Directions for this task:
Set down again exactly the lines of the listing below that fall between the line holding "DRIVER3 pin IN2: D26 -> D14" and the line holding "GPS pin RX: D27 -> VN", inclusive.

Material provided:

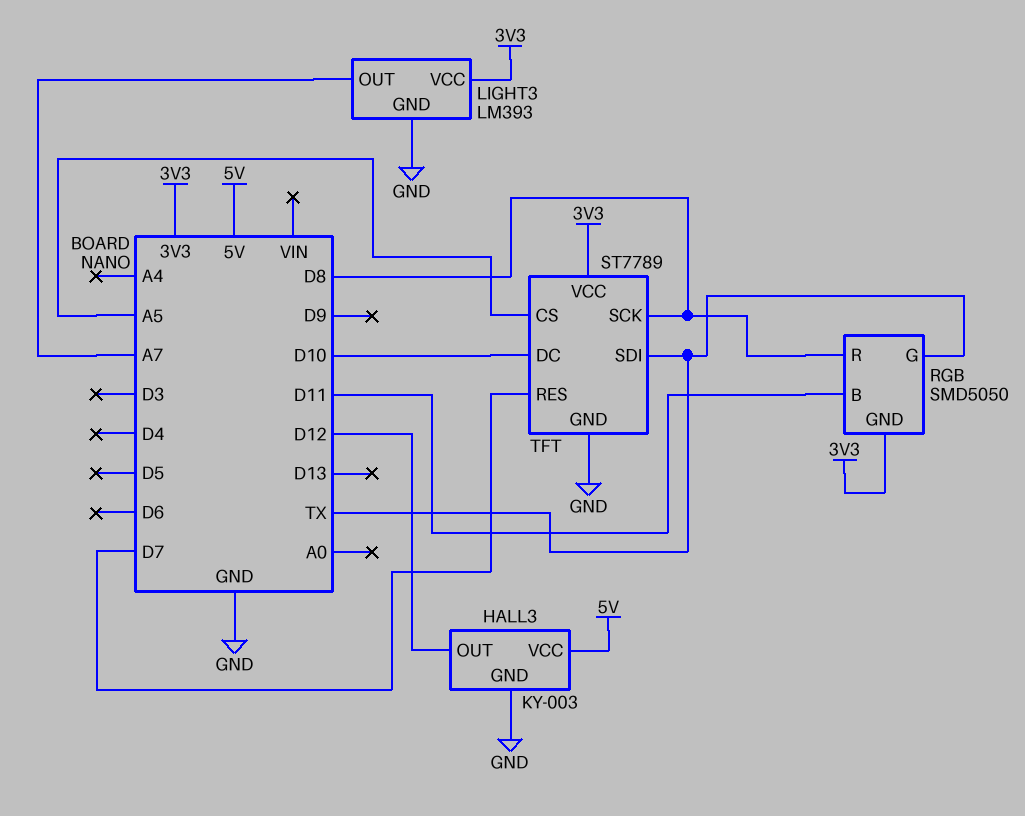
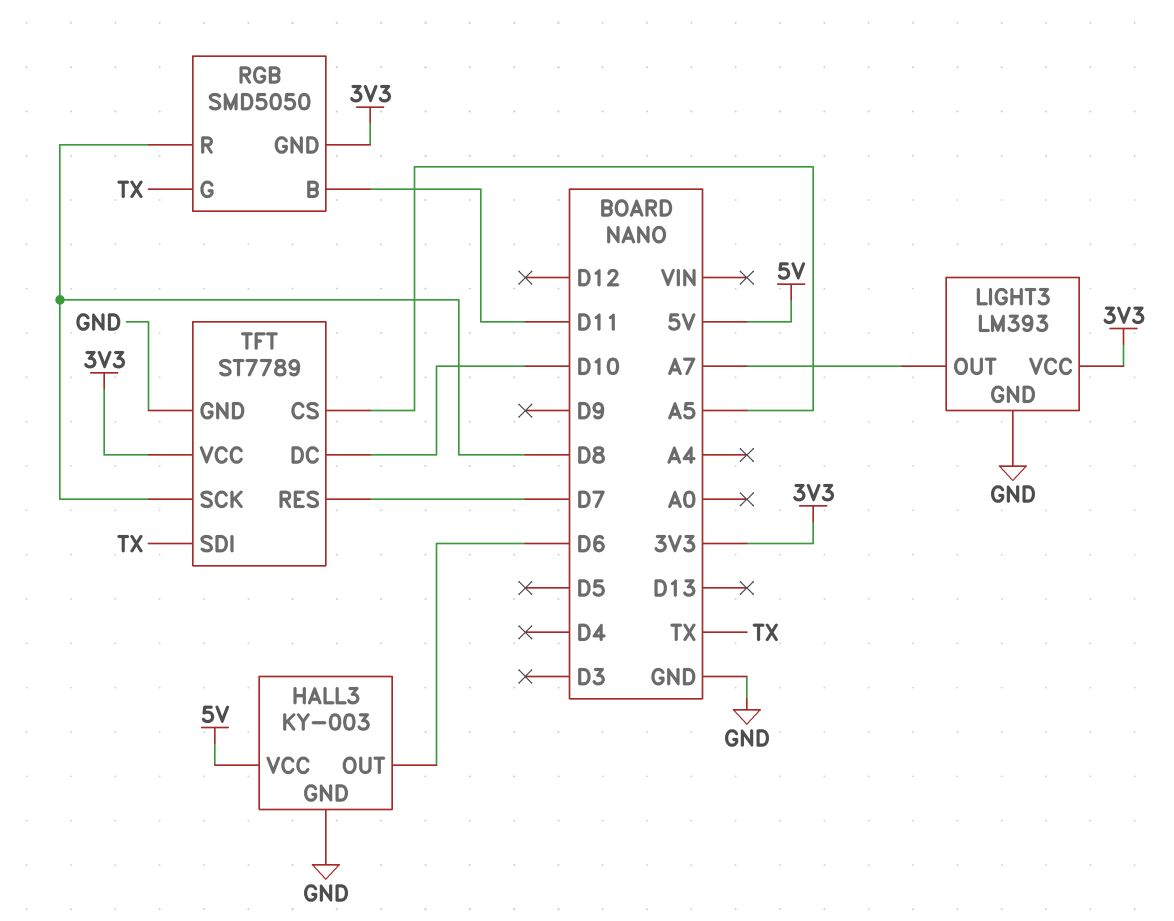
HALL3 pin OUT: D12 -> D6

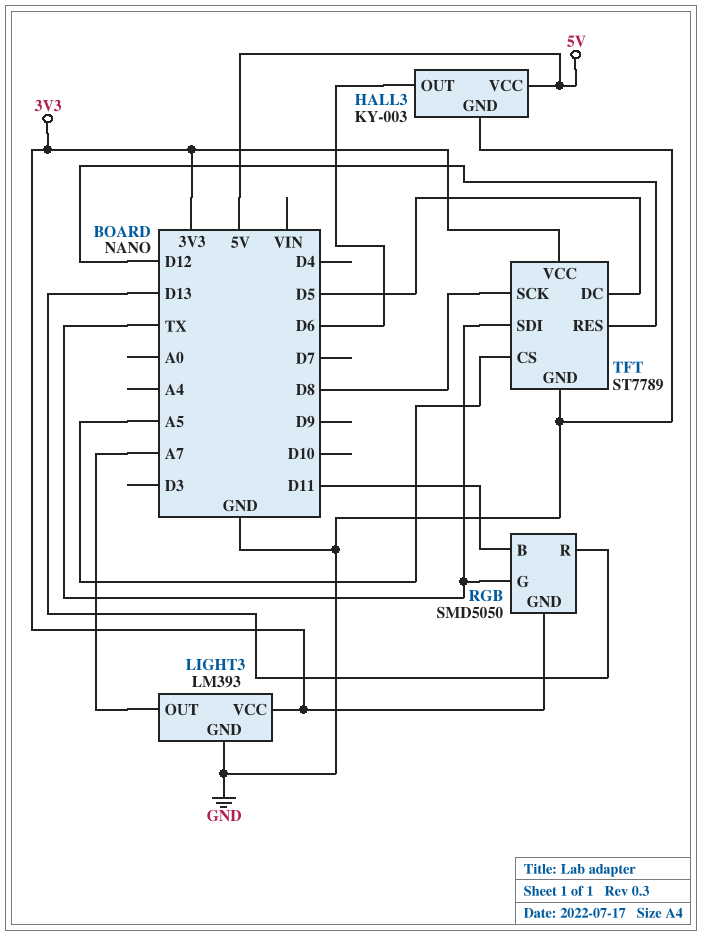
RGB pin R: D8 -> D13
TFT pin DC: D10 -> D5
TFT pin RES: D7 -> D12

==

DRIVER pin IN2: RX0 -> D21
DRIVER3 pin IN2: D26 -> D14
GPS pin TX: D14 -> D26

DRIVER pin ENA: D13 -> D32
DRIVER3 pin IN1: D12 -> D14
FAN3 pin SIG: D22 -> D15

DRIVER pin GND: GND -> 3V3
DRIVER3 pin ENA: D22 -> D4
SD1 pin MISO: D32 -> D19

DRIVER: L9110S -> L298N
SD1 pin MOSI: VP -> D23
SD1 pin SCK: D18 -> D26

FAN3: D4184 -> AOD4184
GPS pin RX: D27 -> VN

Written solution:
DRIVER3 pin IN2: D26 -> D14
GPS pin TX: D14 -> D26

DRIVER pin ENA: D13 -> D32
DRIVER3 pin IN1: D12 -> D14
FAN3 pin SIG: D22 -> D15

DRIVER pin GND: GND -> 3V3
DRIVER3 pin ENA: D22 -> D4
SD1 pin MISO: D32 -> D19

DRIVER: L9110S -> L298N
SD1 pin MOSI: VP -> D23
SD1 pin SCK: D18 -> D26

FAN3: D4184 -> AOD4184
GPS pin RX: D27 -> VN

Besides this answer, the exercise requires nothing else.